── SUPPLIED MATERIAL ──

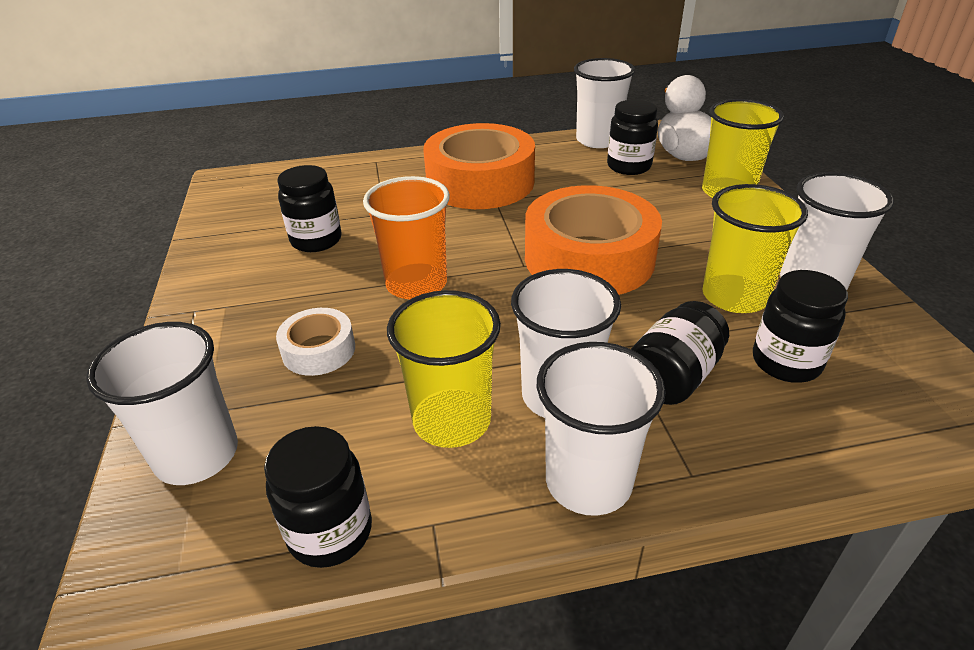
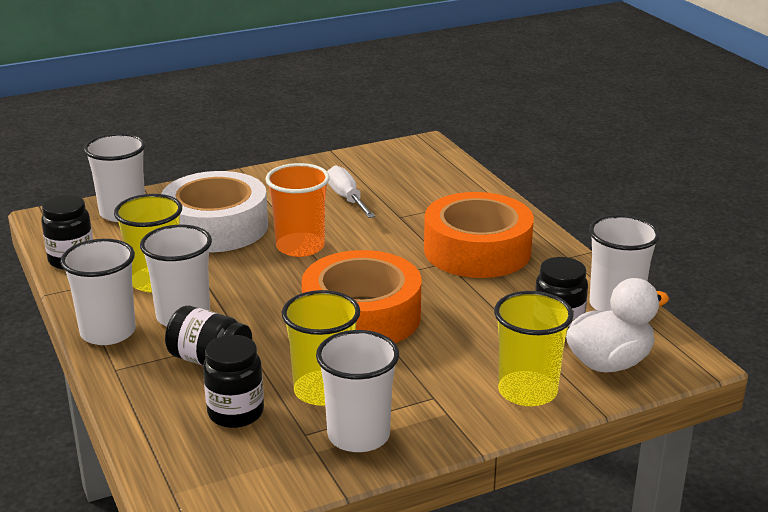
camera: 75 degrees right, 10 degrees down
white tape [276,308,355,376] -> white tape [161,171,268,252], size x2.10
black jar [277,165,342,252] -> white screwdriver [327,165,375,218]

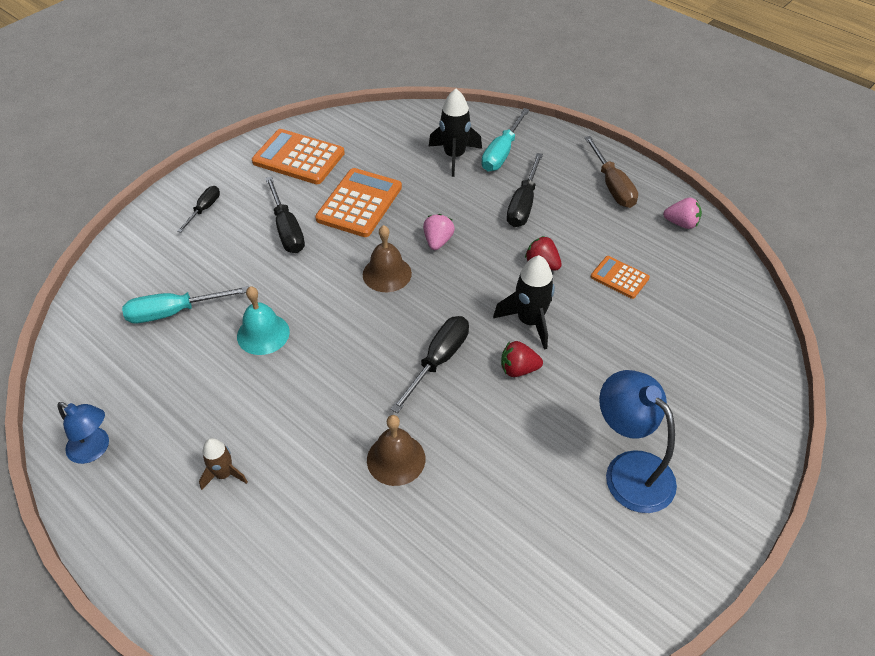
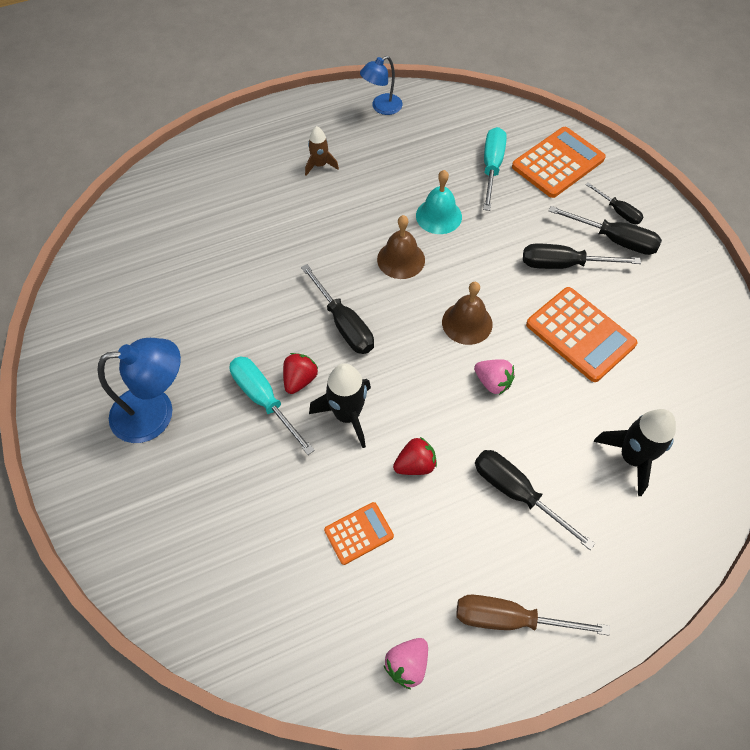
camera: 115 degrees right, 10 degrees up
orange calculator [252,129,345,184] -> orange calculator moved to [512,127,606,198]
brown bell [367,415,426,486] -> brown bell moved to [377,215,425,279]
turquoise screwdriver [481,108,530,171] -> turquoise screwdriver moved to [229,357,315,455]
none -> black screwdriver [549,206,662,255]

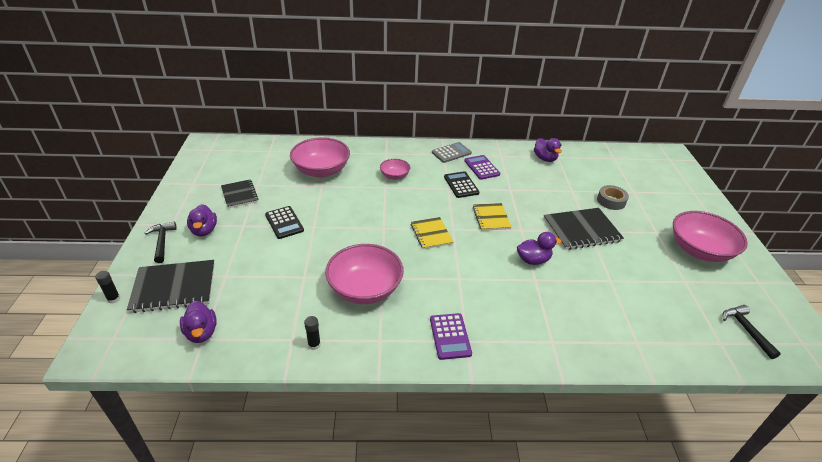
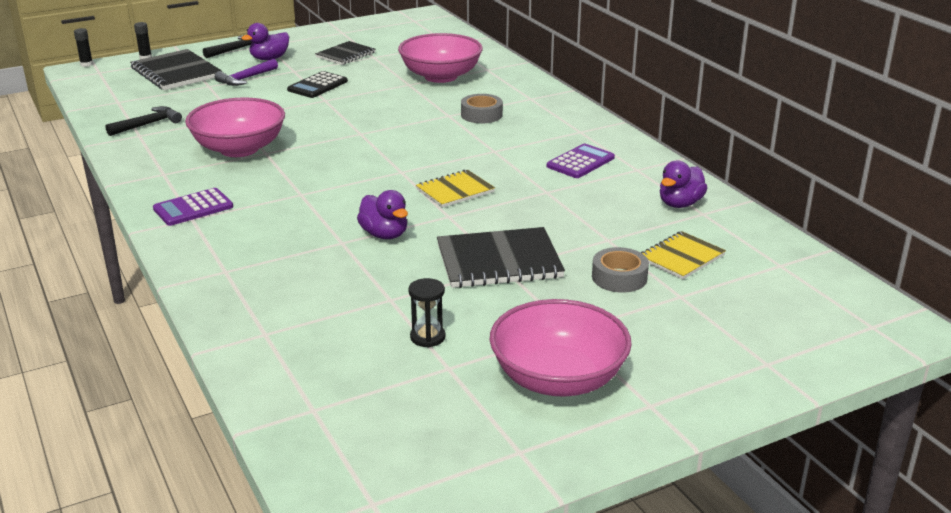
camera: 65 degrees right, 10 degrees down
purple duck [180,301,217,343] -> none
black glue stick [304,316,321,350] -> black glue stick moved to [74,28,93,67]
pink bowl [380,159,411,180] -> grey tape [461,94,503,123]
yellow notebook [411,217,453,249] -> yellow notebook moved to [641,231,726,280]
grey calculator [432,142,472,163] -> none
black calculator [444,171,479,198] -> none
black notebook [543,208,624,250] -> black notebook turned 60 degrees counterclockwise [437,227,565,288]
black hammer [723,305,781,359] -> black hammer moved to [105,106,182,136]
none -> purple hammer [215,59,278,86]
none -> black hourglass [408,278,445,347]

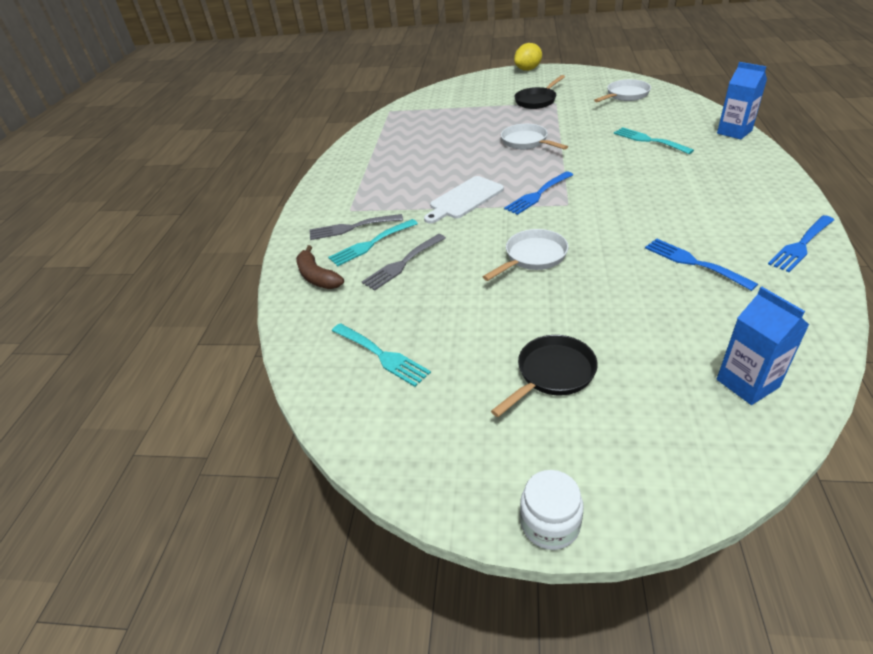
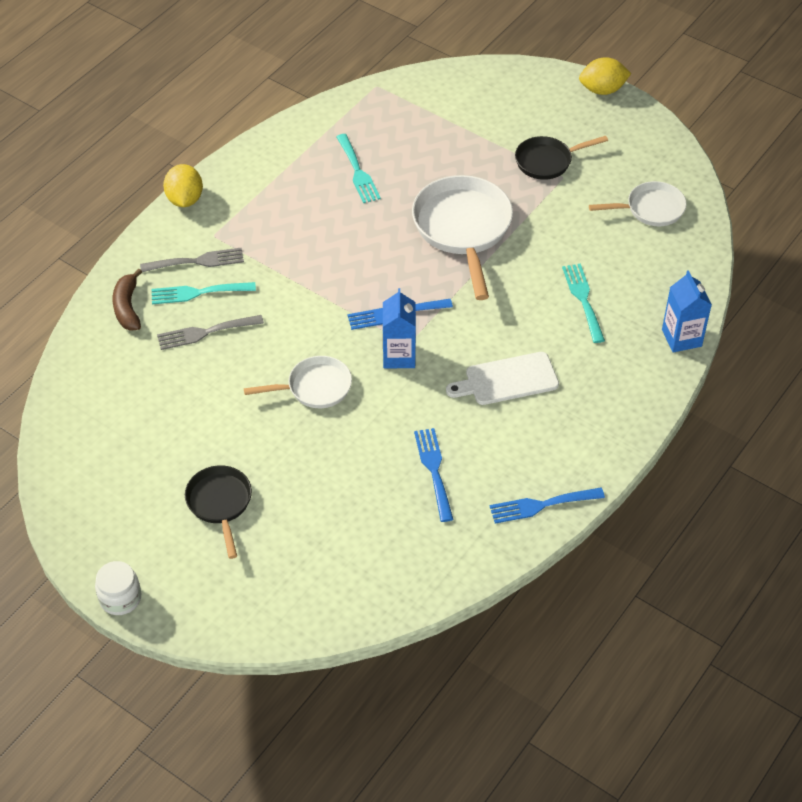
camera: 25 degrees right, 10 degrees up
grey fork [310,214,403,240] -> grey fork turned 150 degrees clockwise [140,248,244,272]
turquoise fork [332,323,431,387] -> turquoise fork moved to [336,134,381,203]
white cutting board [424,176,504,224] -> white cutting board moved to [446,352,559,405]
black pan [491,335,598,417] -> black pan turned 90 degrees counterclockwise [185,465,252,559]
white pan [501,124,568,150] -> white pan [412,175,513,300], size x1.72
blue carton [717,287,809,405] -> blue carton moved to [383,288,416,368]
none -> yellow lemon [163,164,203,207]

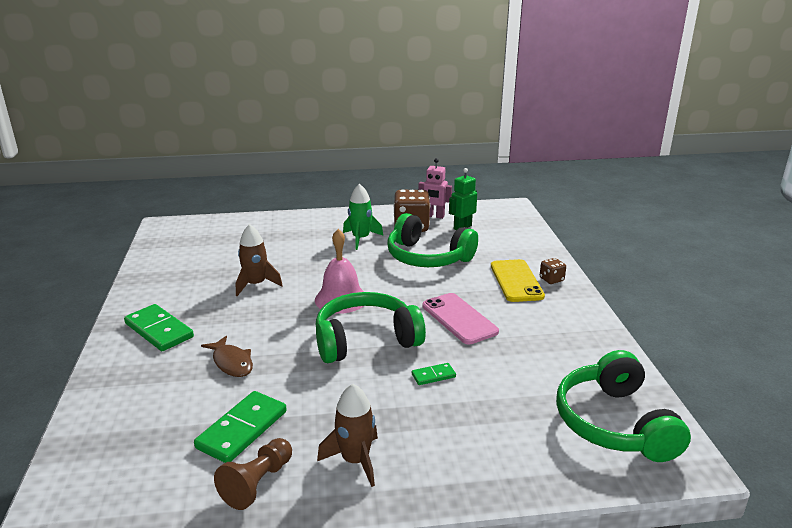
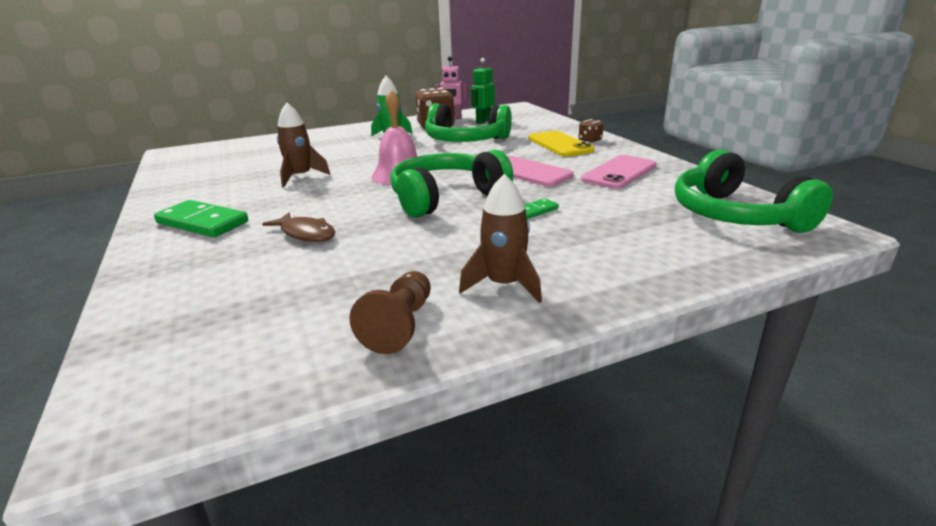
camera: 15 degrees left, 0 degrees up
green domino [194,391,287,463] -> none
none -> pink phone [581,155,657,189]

───

THE TASK: Reproduce the records exactly, starting with their first line and ending with the line that contains "turquoise screwdriver [481,108,530,171]", though pictures should be dropped.

ANSWER TO THIS EXERCISE:
camera: 75 degrees right, 10 degrees down
white tape [276,308,355,376] -> white tape [161,171,268,252], size x2.10
black jar [277,165,342,252] -> white screwdriver [327,165,375,218]

camera: 115 degrees right, 10 degrees up
orange calculator [252,129,345,184] -> orange calculator moved to [512,127,606,198]
brown bell [367,415,426,486] -> brown bell moved to [377,215,425,279]
turquoise screwdriver [481,108,530,171] -> turquoise screwdriver moved to [229,357,315,455]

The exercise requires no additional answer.